Start of Exercise input

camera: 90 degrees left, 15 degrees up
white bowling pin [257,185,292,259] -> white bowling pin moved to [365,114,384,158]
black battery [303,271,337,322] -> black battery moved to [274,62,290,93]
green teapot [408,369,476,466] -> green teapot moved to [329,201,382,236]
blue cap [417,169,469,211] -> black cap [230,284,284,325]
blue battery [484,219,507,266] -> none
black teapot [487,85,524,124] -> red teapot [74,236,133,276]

End of Exercise input
Start of Exercise input

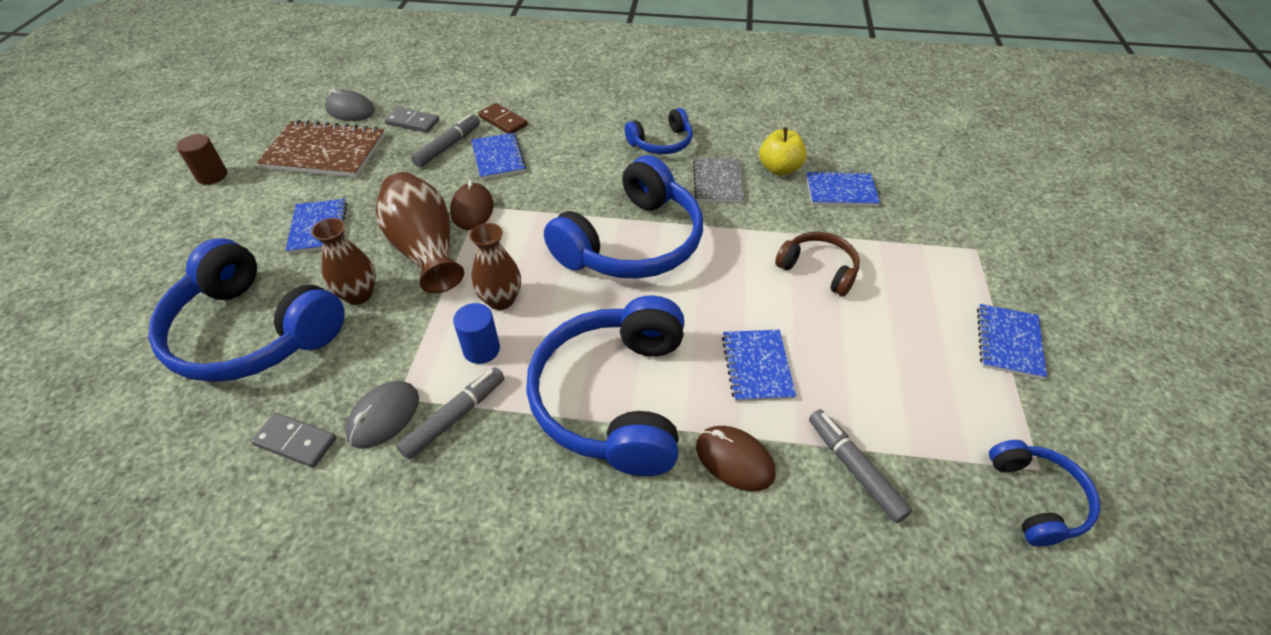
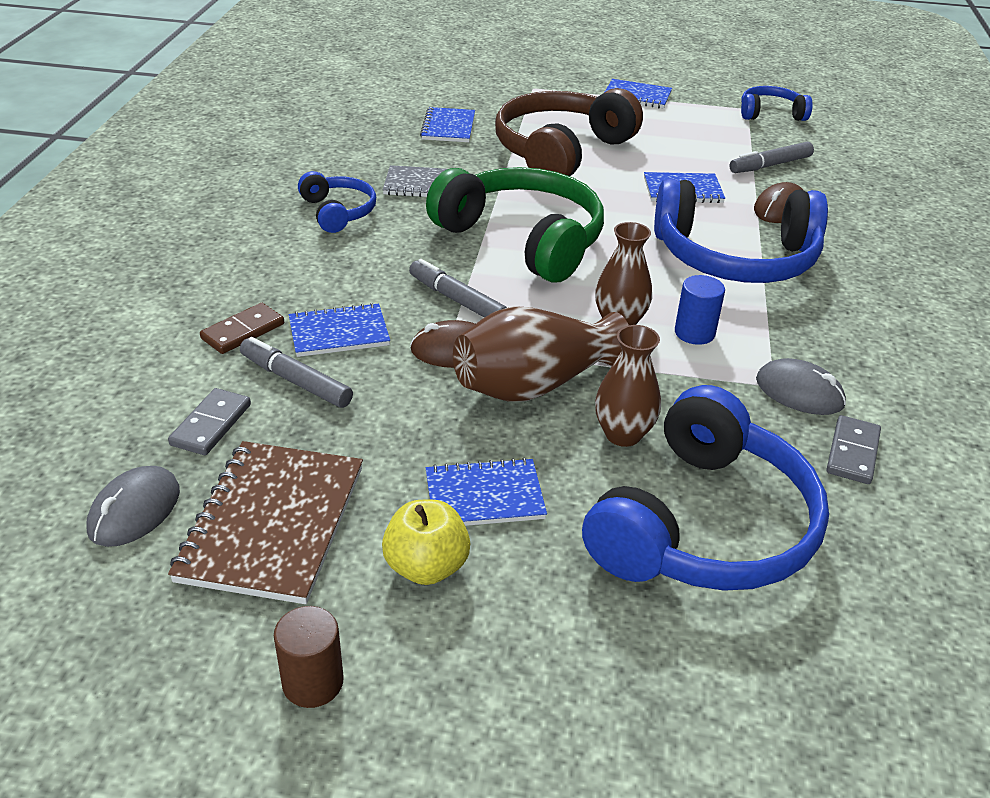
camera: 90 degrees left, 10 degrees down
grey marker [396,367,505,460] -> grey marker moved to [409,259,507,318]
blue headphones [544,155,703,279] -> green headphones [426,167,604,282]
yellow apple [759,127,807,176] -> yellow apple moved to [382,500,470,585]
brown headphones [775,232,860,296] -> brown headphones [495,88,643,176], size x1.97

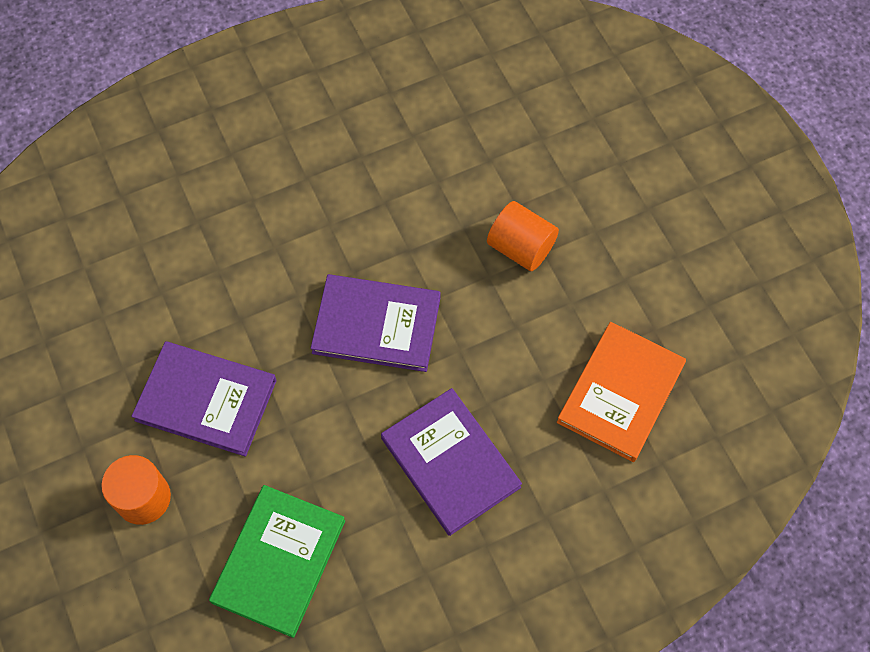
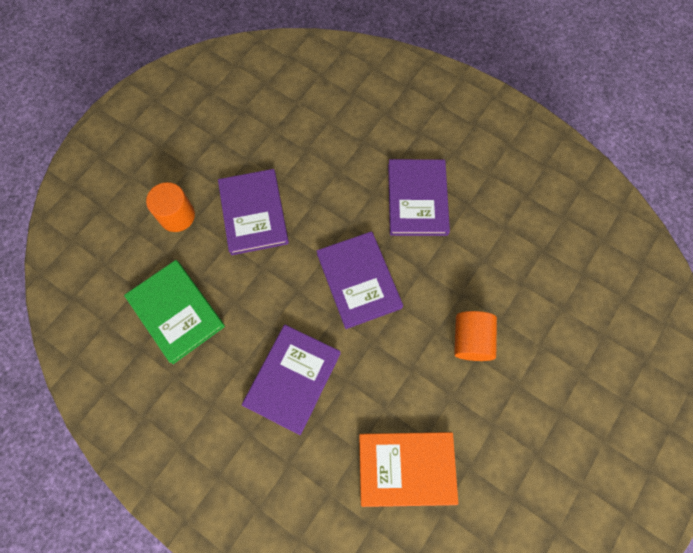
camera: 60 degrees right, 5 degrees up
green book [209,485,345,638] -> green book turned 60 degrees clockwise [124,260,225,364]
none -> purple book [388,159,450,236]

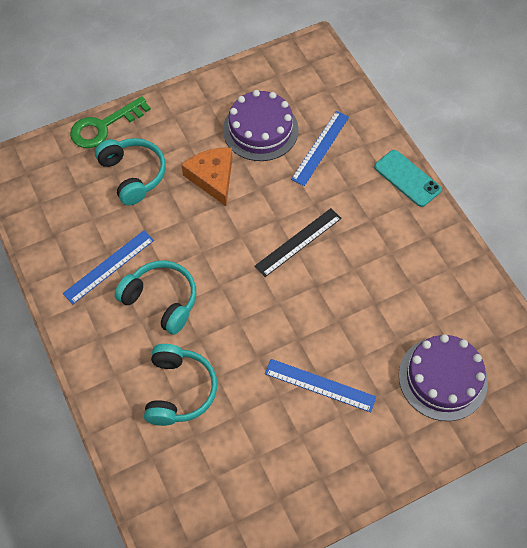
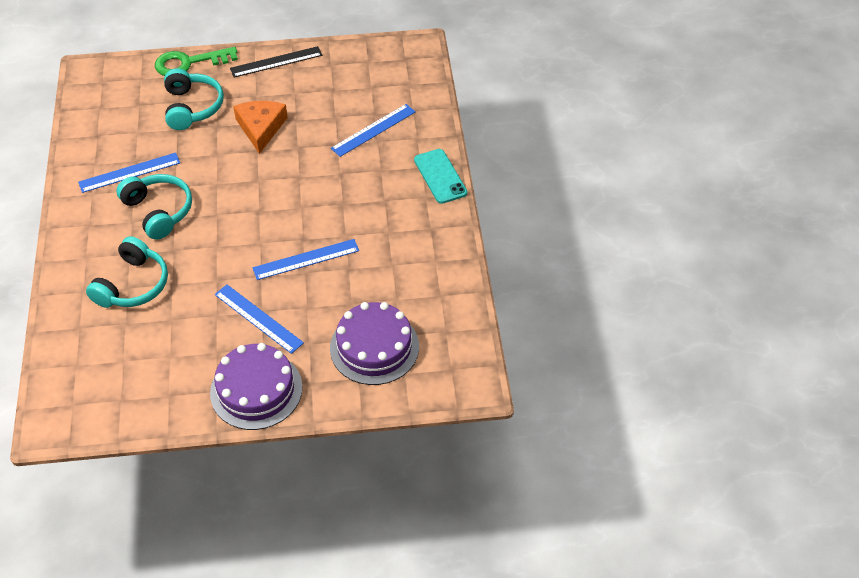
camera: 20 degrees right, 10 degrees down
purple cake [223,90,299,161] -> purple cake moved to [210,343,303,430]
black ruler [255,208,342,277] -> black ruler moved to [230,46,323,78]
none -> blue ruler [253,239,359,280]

End of Exercise input

== Aim of the task ==
Transcribe, exactly and without additions, the lines of the records above, beginning with the line that contains "white bowling pin [257,185,292,259]" and ending with the line that contains "black teapot [487,85,524,124]", both included.

== Task solution ==
white bowling pin [257,185,292,259] -> white bowling pin moved to [365,114,384,158]
black battery [303,271,337,322] -> black battery moved to [274,62,290,93]
green teapot [408,369,476,466] -> green teapot moved to [329,201,382,236]
blue cap [417,169,469,211] -> black cap [230,284,284,325]
blue battery [484,219,507,266] -> none
black teapot [487,85,524,124] -> red teapot [74,236,133,276]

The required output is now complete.